■ What you have to do
Would you please return every line from the listing that contains the word "none"?
_ _ _ _
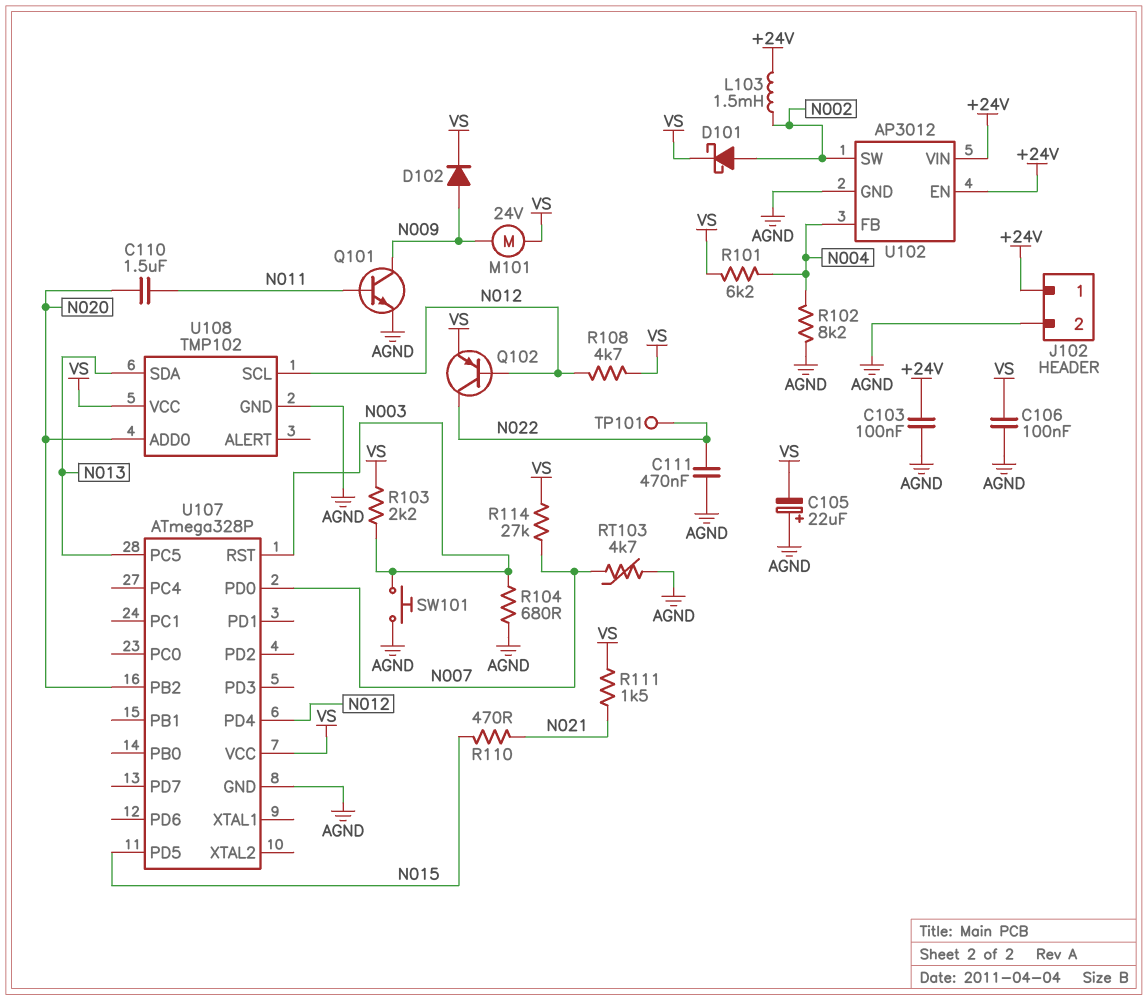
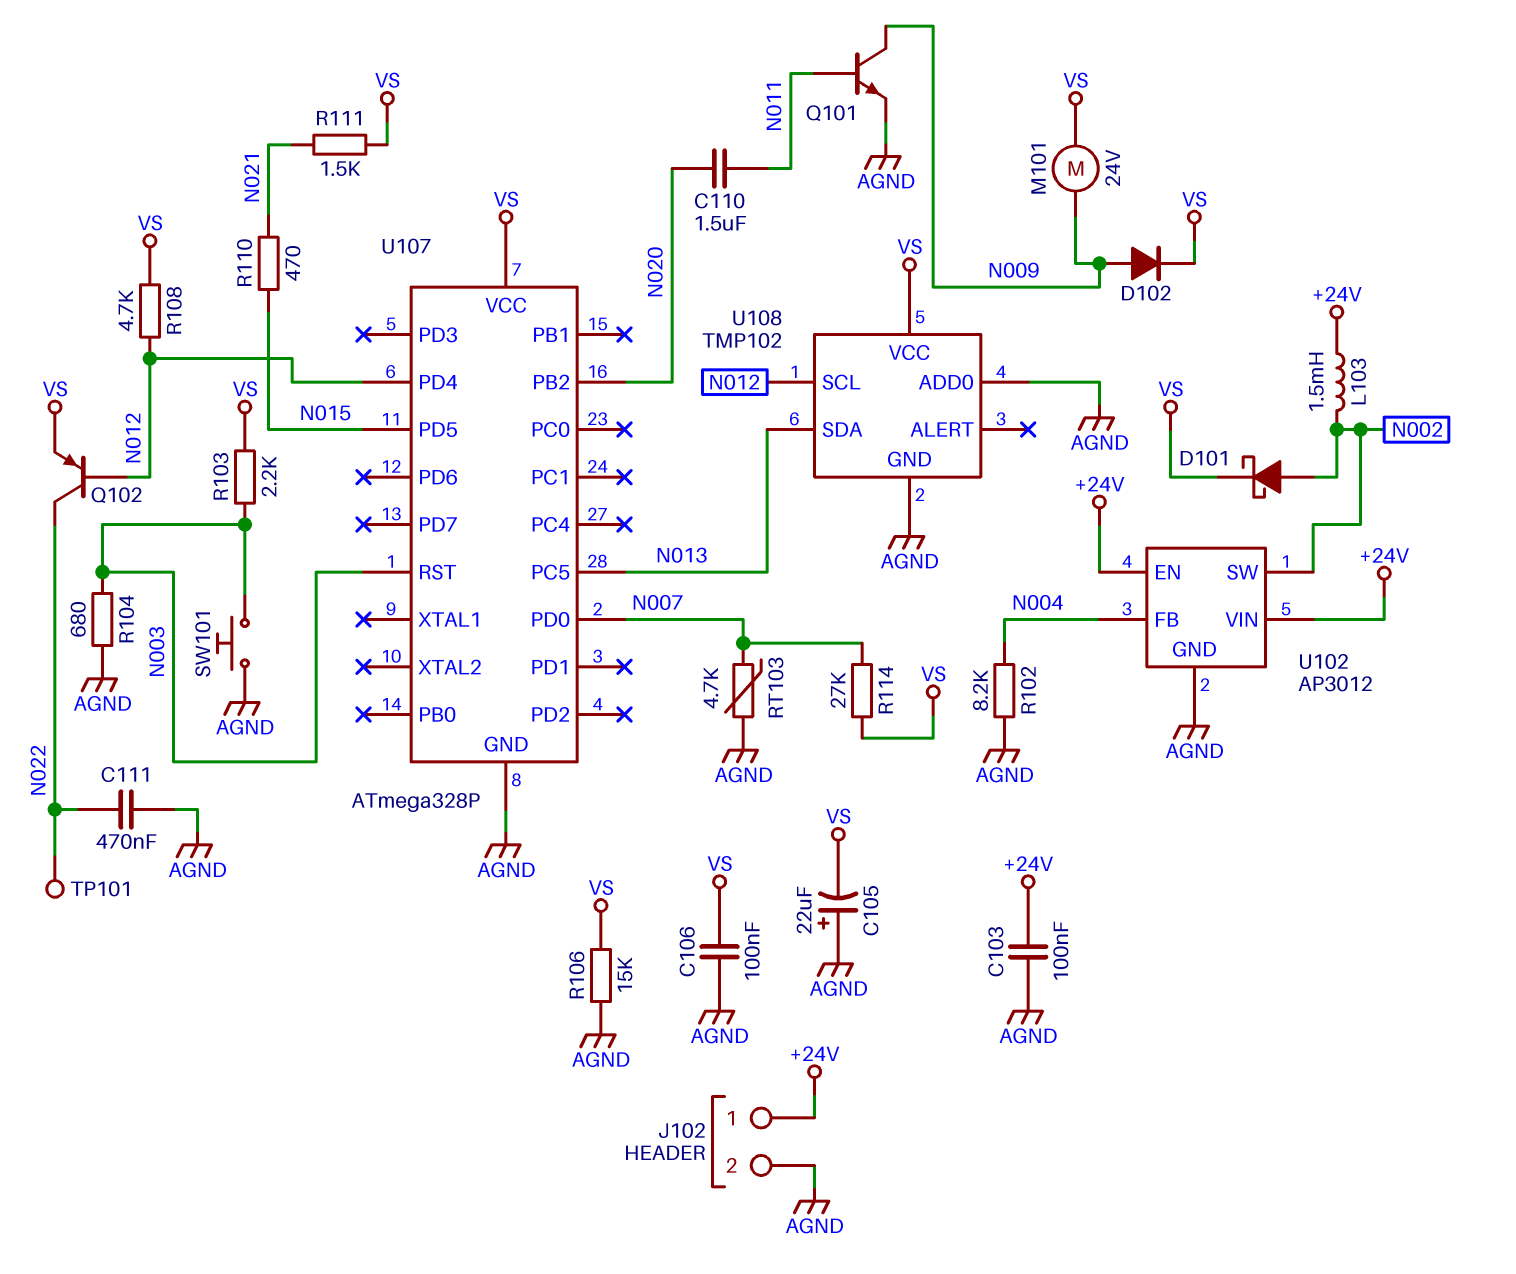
R101: 6.2k (N004, VS) -> none
R106: none -> 15k (AGND, VS)
U108 pin ADD0: N020 -> AGND

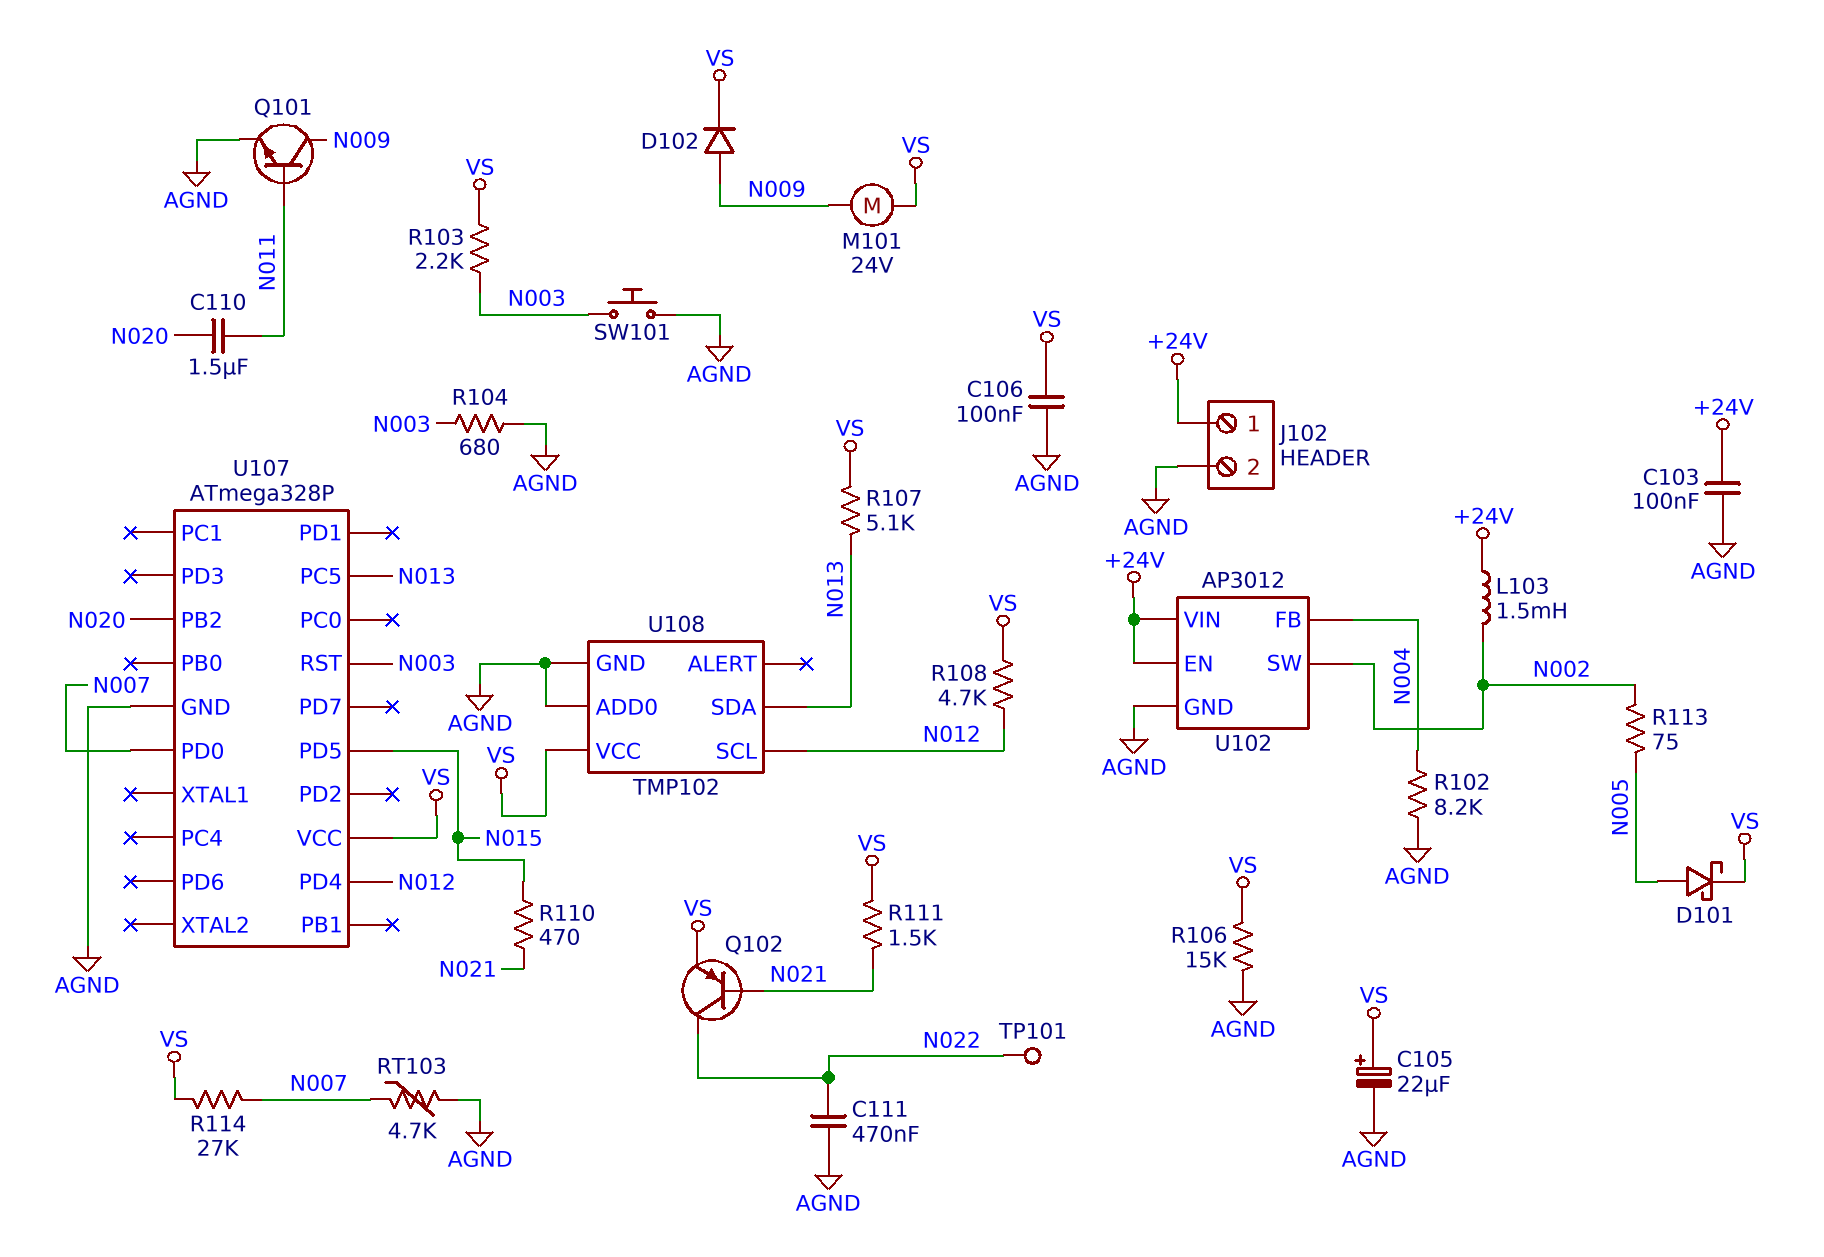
C105: 22uF (plus AGND, minus VS) -> 22uF (plus VS, minus AGND)
D101: schottky (A N002, K VS) -> schottky (A N005, K VS)
Q102: PNP (B N012, C N022, E VS) -> PNP (B N021, C N022, E VS)
R107: none -> 5.1k (N013, VS)
R113: none -> 75 (N002, N005)

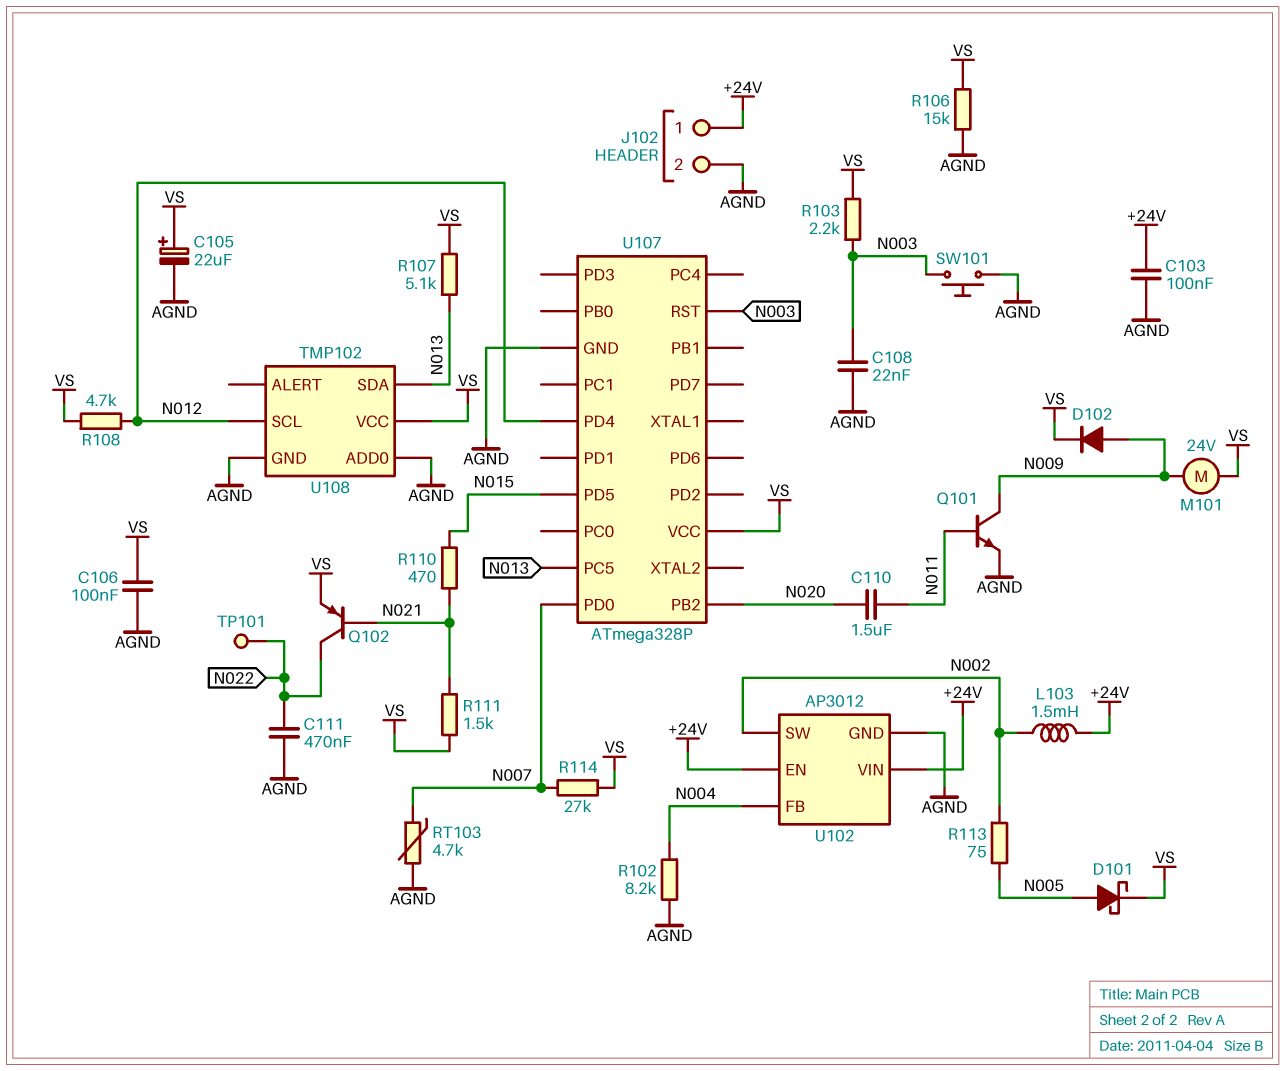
C108: none -> 22nF (AGND, N003)
R104: 680 (AGND, N003) -> none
_ _ _ _
■ Exercise solution
R101: 6.2k (N004, VS) -> none
R106: none -> 15k (AGND, VS)
R107: none -> 5.1k (N013, VS)
R113: none -> 75 (N002, N005)
C108: none -> 22nF (AGND, N003)
R104: 680 (AGND, N003) -> none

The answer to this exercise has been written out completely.